-------- RECORDS FOR PROCESSING

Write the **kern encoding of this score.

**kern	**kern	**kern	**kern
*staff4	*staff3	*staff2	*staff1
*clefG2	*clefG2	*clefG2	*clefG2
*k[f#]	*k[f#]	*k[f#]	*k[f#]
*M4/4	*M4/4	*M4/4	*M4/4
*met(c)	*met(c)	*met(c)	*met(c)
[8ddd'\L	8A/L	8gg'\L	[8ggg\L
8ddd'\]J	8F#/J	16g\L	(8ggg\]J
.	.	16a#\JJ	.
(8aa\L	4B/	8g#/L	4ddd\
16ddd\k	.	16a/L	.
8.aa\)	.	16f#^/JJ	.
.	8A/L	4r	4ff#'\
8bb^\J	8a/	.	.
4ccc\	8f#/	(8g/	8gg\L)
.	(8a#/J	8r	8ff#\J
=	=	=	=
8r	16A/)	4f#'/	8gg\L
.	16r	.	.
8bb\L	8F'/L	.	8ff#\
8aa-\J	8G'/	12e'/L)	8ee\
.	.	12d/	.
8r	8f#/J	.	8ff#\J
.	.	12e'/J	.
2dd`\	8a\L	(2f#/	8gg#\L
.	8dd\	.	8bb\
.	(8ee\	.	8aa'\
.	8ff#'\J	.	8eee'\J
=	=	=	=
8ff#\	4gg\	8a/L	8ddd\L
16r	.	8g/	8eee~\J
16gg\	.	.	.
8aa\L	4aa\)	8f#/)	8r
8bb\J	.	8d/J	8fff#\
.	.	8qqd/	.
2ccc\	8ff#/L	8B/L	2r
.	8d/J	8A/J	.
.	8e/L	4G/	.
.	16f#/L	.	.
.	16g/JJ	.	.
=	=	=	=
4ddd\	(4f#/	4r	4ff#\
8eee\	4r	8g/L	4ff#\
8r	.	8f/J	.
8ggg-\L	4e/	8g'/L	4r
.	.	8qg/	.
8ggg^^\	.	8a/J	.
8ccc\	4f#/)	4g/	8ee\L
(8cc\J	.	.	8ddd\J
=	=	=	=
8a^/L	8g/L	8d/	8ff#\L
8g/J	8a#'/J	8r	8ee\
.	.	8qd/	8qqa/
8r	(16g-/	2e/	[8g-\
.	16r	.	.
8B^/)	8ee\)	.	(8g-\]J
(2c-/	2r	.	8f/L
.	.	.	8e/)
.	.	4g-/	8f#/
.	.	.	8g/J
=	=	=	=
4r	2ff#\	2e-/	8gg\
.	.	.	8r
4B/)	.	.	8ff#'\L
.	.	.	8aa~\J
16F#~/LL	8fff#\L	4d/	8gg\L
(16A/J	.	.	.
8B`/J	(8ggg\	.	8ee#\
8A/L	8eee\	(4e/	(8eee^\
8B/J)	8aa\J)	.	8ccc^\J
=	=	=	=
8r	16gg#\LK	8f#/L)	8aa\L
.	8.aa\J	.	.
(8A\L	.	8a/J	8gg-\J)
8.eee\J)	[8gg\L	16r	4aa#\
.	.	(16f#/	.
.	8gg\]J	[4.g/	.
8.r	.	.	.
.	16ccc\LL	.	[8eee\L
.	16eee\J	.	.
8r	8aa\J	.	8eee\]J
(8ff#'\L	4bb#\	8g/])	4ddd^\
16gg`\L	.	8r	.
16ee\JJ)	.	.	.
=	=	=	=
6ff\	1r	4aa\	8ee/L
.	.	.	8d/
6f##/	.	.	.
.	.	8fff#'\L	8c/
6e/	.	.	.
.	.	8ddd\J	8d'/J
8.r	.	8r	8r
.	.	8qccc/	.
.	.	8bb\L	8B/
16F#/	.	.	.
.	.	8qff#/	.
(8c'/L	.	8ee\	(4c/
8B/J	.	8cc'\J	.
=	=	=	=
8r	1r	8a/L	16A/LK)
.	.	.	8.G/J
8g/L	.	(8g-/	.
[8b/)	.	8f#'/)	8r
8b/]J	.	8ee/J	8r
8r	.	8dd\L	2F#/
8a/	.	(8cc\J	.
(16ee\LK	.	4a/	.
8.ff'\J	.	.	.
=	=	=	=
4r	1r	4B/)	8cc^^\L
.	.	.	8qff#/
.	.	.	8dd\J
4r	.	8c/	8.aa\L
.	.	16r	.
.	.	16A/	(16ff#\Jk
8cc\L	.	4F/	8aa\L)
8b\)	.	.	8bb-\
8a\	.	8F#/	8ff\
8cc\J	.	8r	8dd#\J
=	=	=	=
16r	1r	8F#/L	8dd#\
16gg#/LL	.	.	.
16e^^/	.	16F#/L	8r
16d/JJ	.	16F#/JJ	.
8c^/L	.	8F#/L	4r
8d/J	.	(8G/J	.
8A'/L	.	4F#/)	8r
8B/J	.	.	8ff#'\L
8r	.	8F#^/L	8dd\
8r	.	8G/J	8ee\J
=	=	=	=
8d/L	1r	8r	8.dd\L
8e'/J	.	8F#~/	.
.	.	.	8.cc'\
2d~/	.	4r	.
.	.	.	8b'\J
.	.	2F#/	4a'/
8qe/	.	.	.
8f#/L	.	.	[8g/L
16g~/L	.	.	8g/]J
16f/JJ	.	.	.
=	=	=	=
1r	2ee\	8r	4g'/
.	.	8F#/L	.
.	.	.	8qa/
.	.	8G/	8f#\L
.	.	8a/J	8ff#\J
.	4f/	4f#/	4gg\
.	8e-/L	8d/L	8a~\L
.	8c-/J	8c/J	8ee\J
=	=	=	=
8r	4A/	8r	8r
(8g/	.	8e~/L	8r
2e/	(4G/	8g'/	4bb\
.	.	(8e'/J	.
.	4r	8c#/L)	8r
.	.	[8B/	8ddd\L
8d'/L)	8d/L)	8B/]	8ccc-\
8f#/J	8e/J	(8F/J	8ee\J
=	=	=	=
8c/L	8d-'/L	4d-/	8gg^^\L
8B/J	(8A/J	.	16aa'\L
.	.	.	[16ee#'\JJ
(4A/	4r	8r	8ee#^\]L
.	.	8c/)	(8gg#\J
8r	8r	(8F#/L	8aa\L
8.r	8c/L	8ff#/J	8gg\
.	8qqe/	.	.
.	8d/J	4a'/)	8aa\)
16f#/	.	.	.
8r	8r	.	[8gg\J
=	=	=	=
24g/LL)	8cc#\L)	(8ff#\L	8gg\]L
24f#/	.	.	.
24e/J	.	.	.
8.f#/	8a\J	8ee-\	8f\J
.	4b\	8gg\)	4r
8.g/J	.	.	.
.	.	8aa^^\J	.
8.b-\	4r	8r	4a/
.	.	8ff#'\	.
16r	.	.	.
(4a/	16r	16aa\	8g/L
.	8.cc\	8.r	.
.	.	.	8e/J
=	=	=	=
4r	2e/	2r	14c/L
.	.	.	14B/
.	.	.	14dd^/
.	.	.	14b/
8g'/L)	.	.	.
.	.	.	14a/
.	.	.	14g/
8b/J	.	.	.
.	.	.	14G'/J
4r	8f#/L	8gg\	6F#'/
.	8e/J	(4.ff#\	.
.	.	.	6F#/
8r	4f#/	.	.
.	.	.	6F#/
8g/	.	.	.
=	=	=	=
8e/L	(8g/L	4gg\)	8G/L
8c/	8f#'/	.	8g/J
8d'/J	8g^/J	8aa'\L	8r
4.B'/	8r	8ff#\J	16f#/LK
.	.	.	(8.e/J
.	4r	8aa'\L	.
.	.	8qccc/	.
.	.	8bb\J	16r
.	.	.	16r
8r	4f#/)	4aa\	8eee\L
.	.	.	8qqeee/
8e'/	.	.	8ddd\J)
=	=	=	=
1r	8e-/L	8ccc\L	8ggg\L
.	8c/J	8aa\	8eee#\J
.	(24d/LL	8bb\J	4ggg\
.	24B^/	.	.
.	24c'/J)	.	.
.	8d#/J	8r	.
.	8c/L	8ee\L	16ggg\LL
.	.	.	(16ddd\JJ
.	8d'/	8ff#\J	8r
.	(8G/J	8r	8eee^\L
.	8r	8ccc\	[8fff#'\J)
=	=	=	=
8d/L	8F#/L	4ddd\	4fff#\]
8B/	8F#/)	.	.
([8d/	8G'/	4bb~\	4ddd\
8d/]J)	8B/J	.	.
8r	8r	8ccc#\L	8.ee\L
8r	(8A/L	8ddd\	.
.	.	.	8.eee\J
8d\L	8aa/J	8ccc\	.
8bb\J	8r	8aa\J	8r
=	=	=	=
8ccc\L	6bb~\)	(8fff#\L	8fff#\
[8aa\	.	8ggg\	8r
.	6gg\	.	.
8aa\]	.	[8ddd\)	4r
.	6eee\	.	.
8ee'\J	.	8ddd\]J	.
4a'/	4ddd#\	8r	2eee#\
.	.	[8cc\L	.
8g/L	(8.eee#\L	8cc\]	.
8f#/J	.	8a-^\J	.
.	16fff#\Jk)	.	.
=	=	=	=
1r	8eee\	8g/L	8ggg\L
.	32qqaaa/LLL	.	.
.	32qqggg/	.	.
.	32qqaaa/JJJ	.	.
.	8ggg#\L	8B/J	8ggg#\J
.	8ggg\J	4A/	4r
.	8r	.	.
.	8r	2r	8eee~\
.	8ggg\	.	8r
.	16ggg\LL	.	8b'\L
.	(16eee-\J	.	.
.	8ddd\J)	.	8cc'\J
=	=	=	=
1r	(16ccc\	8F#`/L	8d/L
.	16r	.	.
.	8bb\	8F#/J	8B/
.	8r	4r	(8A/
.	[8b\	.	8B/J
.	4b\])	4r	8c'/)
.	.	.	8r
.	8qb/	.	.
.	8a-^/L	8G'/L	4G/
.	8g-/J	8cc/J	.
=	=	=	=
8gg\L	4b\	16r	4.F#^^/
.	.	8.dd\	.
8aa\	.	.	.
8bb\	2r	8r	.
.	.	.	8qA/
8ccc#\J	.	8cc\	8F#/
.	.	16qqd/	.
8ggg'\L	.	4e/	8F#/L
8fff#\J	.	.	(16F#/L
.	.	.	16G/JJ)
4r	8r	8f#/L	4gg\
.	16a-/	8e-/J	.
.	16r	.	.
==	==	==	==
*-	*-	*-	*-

----------------

## THE EXERCISE
Pick out and copy every line in the items above that contains the string "kern", treating uppercase and lowercase letters as different.

## FULL RESPONSE
Write the **kern encoding of this score.
**kern	**kern	**kern	**kern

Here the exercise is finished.